### [Source data]
━━━━━━━━━━━━━━━━━━━━━━━━━━━━━━

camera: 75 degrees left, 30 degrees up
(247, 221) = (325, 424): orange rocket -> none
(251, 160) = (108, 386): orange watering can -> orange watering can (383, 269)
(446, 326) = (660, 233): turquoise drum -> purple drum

━━━━━━━━━━━━━━━━━━━━━━━━━━━━━━

### [What is needed]
The lines to reproduce run from the line containing "(247, 221) = (325, 424): orange" to the end of the listing; write them out exactly and add nothing.

### [Your response]
(247, 221) = (325, 424): orange rocket -> none
(251, 160) = (108, 386): orange watering can -> orange watering can (383, 269)
(446, 326) = (660, 233): turquoise drum -> purple drum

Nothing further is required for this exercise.